• DATA FOR THIS TASK:
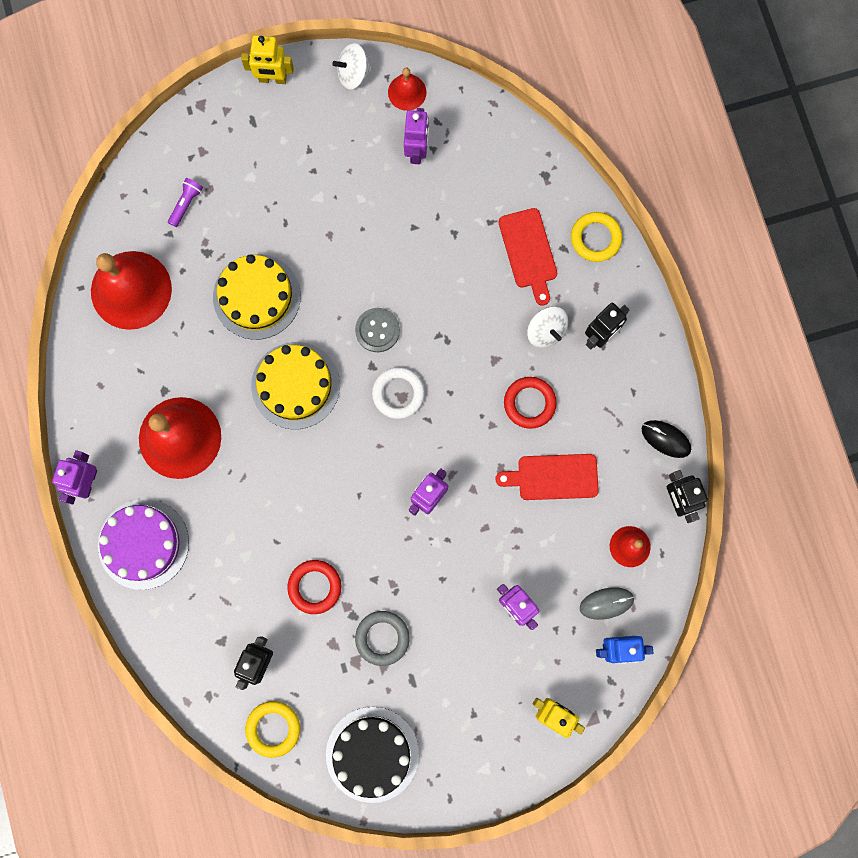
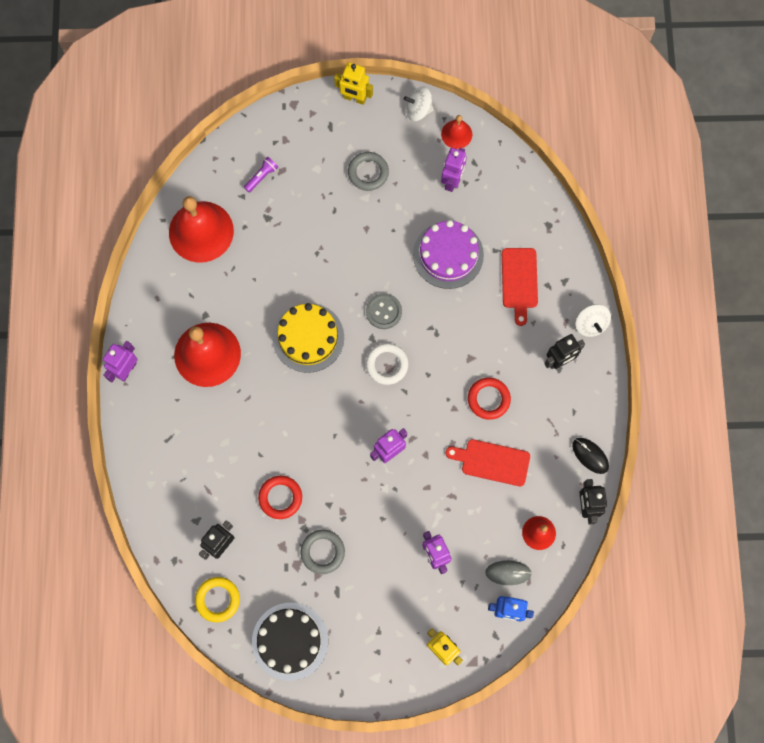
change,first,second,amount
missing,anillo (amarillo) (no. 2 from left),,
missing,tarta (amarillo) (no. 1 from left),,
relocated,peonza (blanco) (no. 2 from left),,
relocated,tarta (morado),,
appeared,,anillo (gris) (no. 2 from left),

• WORK REQUEST: Within the records above, work out on how many lines the string "anillo" appears, and give only that number.

• SOLUTION TO THIS EXERCISE: 2